Task description: Please rewrite every line of the records below, replacing "pink" with "magenta" and keeping everything else the same. Omit the pictures from your answer.

++++ Extracted material

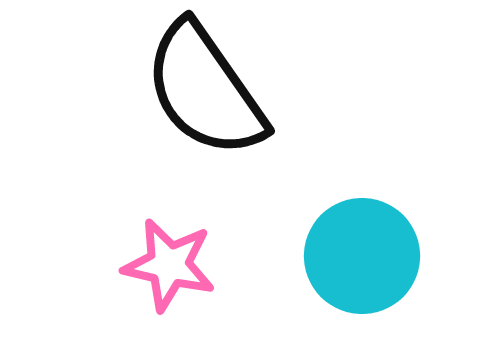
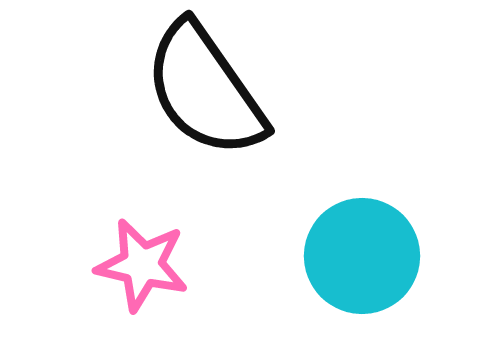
pink star: moved 27 px left
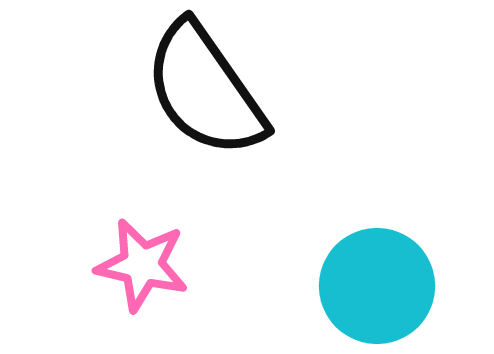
cyan circle: moved 15 px right, 30 px down
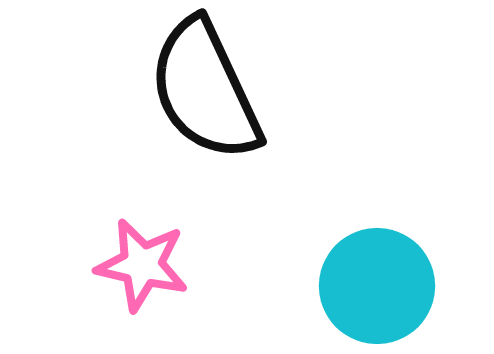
black semicircle: rotated 10 degrees clockwise
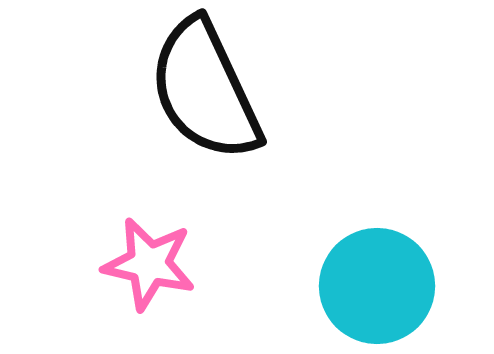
pink star: moved 7 px right, 1 px up
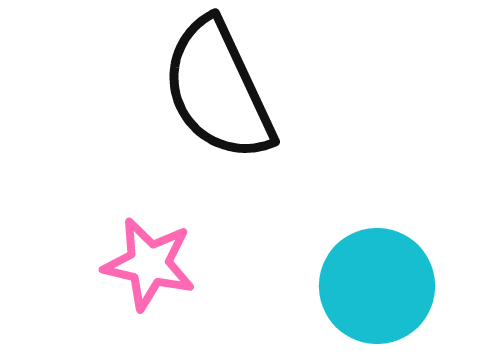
black semicircle: moved 13 px right
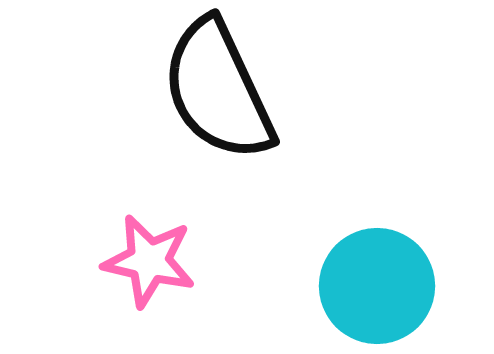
pink star: moved 3 px up
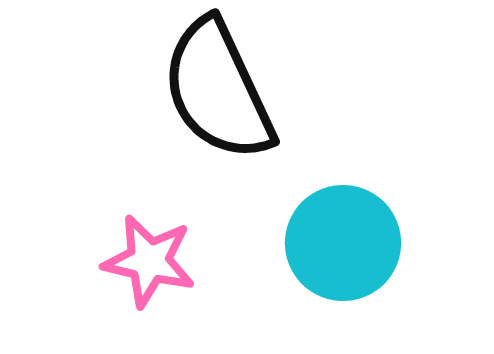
cyan circle: moved 34 px left, 43 px up
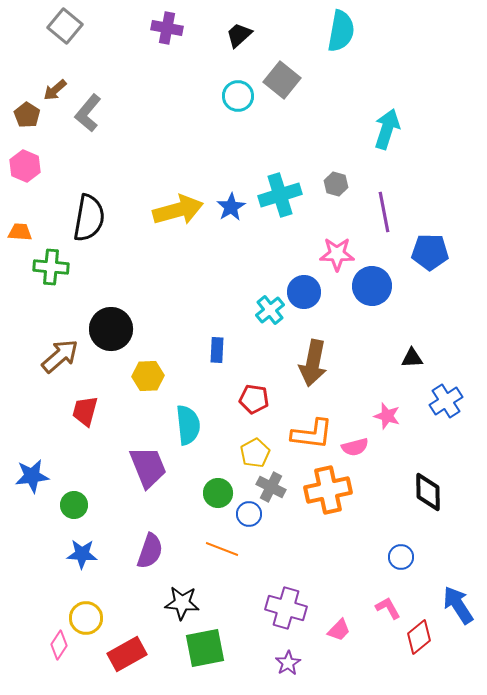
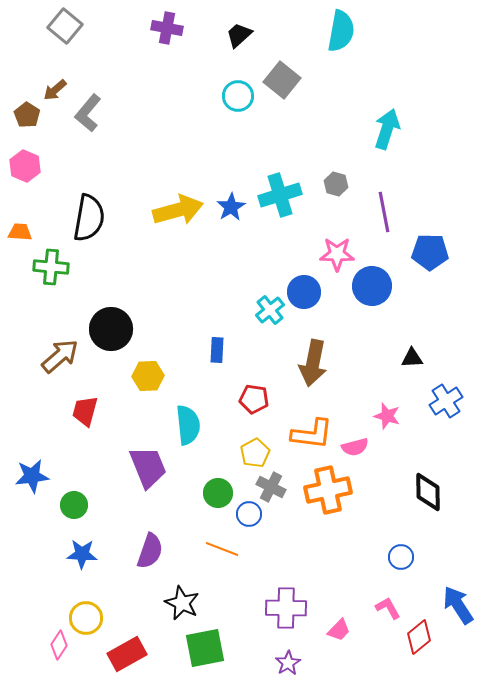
black star at (182, 603): rotated 20 degrees clockwise
purple cross at (286, 608): rotated 15 degrees counterclockwise
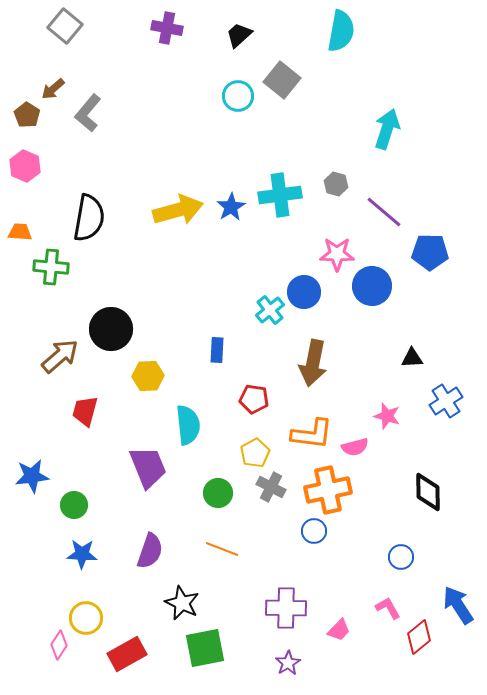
brown arrow at (55, 90): moved 2 px left, 1 px up
cyan cross at (280, 195): rotated 9 degrees clockwise
purple line at (384, 212): rotated 39 degrees counterclockwise
blue circle at (249, 514): moved 65 px right, 17 px down
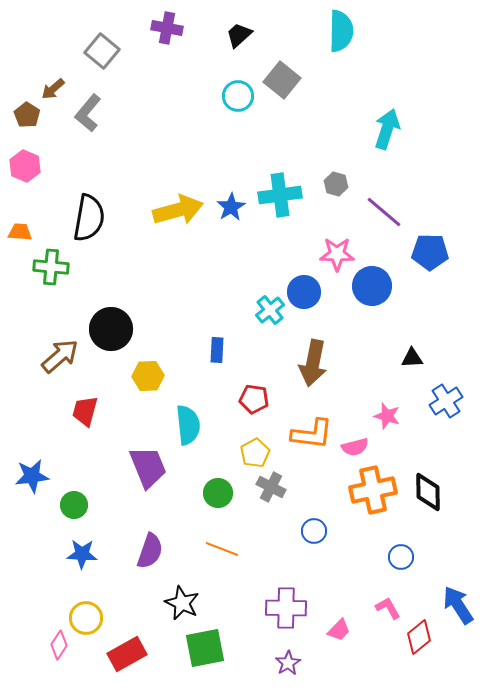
gray square at (65, 26): moved 37 px right, 25 px down
cyan semicircle at (341, 31): rotated 9 degrees counterclockwise
orange cross at (328, 490): moved 45 px right
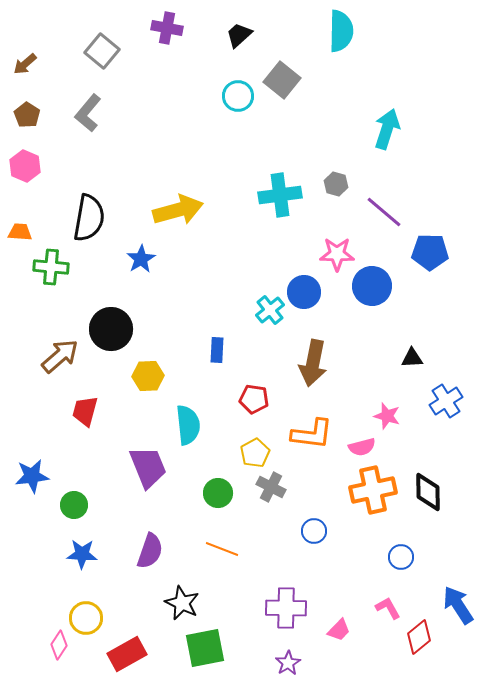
brown arrow at (53, 89): moved 28 px left, 25 px up
blue star at (231, 207): moved 90 px left, 52 px down
pink semicircle at (355, 447): moved 7 px right
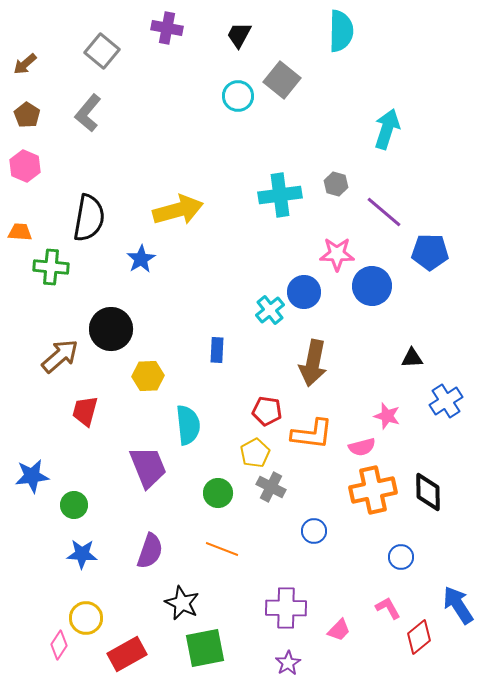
black trapezoid at (239, 35): rotated 20 degrees counterclockwise
red pentagon at (254, 399): moved 13 px right, 12 px down
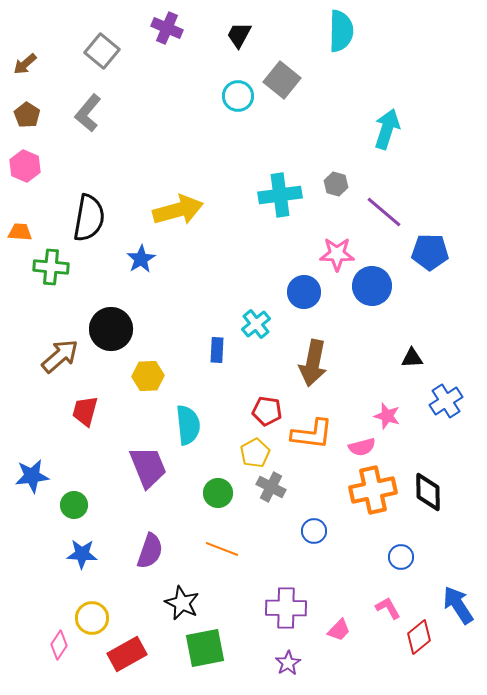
purple cross at (167, 28): rotated 12 degrees clockwise
cyan cross at (270, 310): moved 14 px left, 14 px down
yellow circle at (86, 618): moved 6 px right
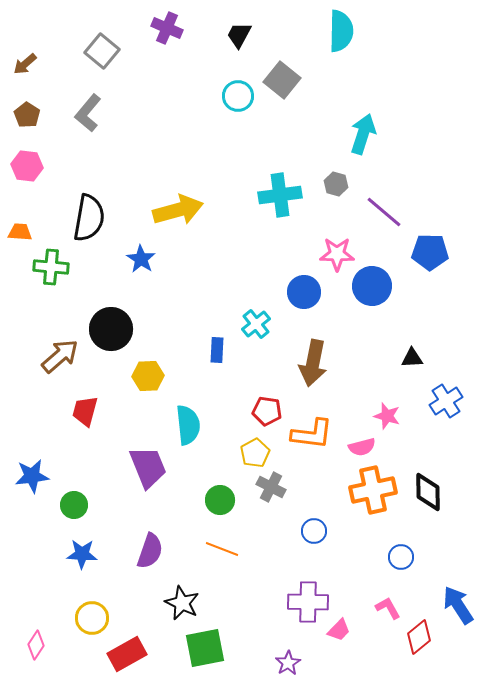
cyan arrow at (387, 129): moved 24 px left, 5 px down
pink hexagon at (25, 166): moved 2 px right; rotated 16 degrees counterclockwise
blue star at (141, 259): rotated 8 degrees counterclockwise
green circle at (218, 493): moved 2 px right, 7 px down
purple cross at (286, 608): moved 22 px right, 6 px up
pink diamond at (59, 645): moved 23 px left
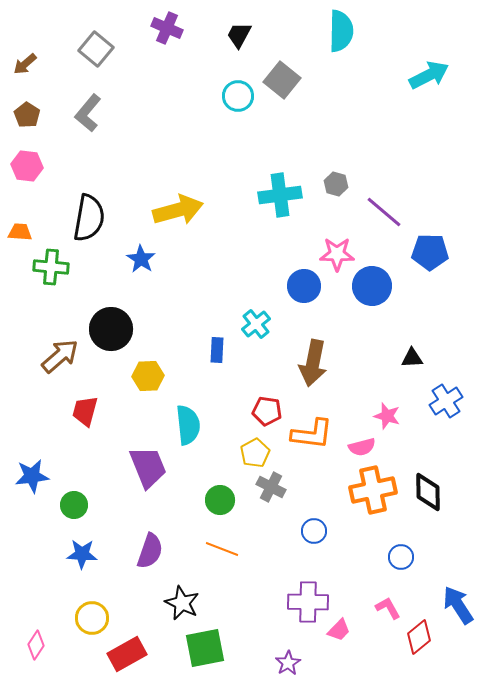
gray square at (102, 51): moved 6 px left, 2 px up
cyan arrow at (363, 134): moved 66 px right, 59 px up; rotated 45 degrees clockwise
blue circle at (304, 292): moved 6 px up
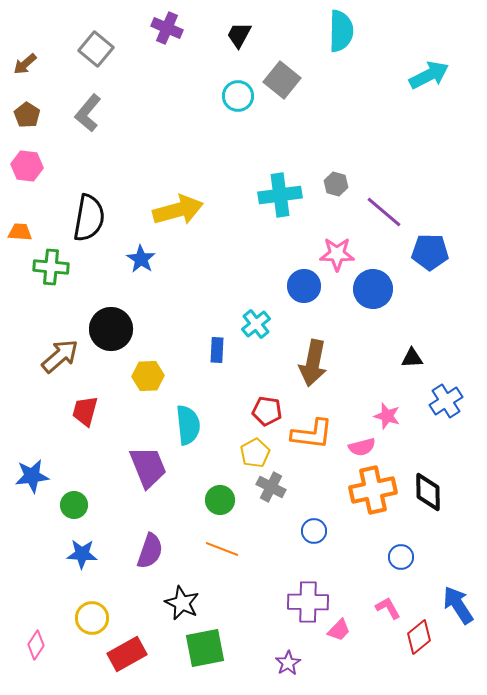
blue circle at (372, 286): moved 1 px right, 3 px down
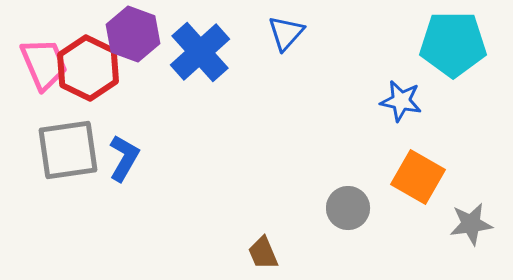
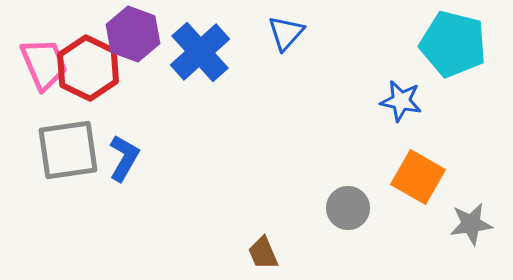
cyan pentagon: rotated 14 degrees clockwise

++++++++

Full answer:
magenta star: moved 27 px left
cyan circle: moved 15 px right, 30 px down
black semicircle: rotated 10 degrees clockwise
magenta star: moved 7 px right, 1 px up
black semicircle: moved 13 px right
magenta star: moved 3 px up
cyan circle: moved 34 px left, 43 px up
black star at (182, 603): rotated 20 degrees clockwise
purple cross at (286, 608): rotated 15 degrees counterclockwise
brown arrow at (55, 90): moved 2 px left, 1 px up
cyan cross at (280, 195): rotated 9 degrees clockwise
purple line at (384, 212): rotated 39 degrees counterclockwise
blue circle at (249, 514): moved 65 px right, 17 px down
gray square at (65, 26): moved 37 px right, 25 px down
cyan semicircle at (341, 31): rotated 9 degrees counterclockwise
orange cross at (328, 490): moved 45 px right
brown arrow at (53, 89): moved 28 px left, 25 px up
blue star at (231, 207): moved 90 px left, 52 px down
magenta semicircle at (355, 447): moved 7 px right
black trapezoid at (239, 35): rotated 20 degrees counterclockwise
red pentagon at (254, 399): moved 13 px right, 12 px down
purple cross at (167, 28): rotated 12 degrees clockwise
cyan cross at (270, 310): moved 14 px left, 14 px down
yellow circle at (86, 618): moved 6 px right
cyan arrow at (387, 129): moved 24 px left, 5 px down
magenta hexagon at (25, 166): moved 2 px right; rotated 16 degrees counterclockwise
blue star at (141, 259): rotated 8 degrees counterclockwise
green circle at (218, 493): moved 2 px right, 7 px down
purple cross at (286, 608): moved 22 px right, 6 px up
magenta diamond at (59, 645): moved 23 px left
gray square at (102, 51): moved 6 px left, 2 px up
cyan arrow at (363, 134): moved 66 px right, 59 px up; rotated 45 degrees clockwise
blue circle at (304, 292): moved 6 px up
blue circle at (372, 286): moved 1 px right, 3 px down
cyan pentagon: rotated 14 degrees clockwise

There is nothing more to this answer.